- Assignment: Search the data for "plant". Return each matching line.

------------------------------

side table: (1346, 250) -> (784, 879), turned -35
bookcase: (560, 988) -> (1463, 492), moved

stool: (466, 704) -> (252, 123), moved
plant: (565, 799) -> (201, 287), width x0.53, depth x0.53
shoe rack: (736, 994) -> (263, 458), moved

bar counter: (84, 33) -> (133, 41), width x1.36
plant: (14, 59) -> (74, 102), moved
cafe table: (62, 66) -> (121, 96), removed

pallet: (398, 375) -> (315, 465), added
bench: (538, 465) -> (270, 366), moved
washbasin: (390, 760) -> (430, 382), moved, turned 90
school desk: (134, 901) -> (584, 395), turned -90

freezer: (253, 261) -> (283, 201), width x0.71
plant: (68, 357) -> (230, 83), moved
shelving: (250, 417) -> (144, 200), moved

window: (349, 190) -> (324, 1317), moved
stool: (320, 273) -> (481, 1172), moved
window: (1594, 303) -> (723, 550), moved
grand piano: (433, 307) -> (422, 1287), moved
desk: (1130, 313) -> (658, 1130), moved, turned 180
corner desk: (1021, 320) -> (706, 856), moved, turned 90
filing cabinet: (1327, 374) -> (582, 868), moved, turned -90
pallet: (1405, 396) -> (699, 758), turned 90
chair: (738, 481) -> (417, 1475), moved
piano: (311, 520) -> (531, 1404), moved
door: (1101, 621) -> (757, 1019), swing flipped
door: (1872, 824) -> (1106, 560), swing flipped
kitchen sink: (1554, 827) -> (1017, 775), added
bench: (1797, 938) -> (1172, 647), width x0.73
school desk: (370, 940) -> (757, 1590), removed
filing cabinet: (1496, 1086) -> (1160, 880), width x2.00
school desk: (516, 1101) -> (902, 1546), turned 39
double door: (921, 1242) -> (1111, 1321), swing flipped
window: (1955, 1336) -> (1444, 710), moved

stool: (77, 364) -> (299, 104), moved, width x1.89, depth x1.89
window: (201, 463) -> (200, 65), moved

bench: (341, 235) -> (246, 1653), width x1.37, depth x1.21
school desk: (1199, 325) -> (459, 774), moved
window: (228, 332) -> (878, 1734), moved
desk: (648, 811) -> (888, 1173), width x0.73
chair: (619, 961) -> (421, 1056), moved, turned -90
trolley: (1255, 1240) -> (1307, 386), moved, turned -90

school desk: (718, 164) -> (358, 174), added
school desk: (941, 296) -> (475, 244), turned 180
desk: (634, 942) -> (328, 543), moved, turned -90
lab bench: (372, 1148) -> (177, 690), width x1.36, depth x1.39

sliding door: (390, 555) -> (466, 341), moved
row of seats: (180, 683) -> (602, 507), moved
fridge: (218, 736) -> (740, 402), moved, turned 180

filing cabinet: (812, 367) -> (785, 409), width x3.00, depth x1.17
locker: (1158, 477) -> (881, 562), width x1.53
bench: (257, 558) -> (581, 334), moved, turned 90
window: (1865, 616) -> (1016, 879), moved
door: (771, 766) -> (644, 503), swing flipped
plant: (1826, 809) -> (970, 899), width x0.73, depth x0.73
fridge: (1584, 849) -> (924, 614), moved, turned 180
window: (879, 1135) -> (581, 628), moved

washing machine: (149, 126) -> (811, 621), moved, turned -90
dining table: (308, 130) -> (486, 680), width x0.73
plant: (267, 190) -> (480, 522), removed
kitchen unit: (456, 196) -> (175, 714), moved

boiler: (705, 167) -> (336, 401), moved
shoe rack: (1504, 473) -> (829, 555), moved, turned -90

------------------------------

- Exercise output:
plant: (565, 799) -> (201, 287), width x0.53, depth x0.53
plant: (14, 59) -> (74, 102), moved
plant: (68, 357) -> (230, 83), moved
plant: (1826, 809) -> (970, 899), width x0.73, depth x0.73
plant: (267, 190) -> (480, 522), removed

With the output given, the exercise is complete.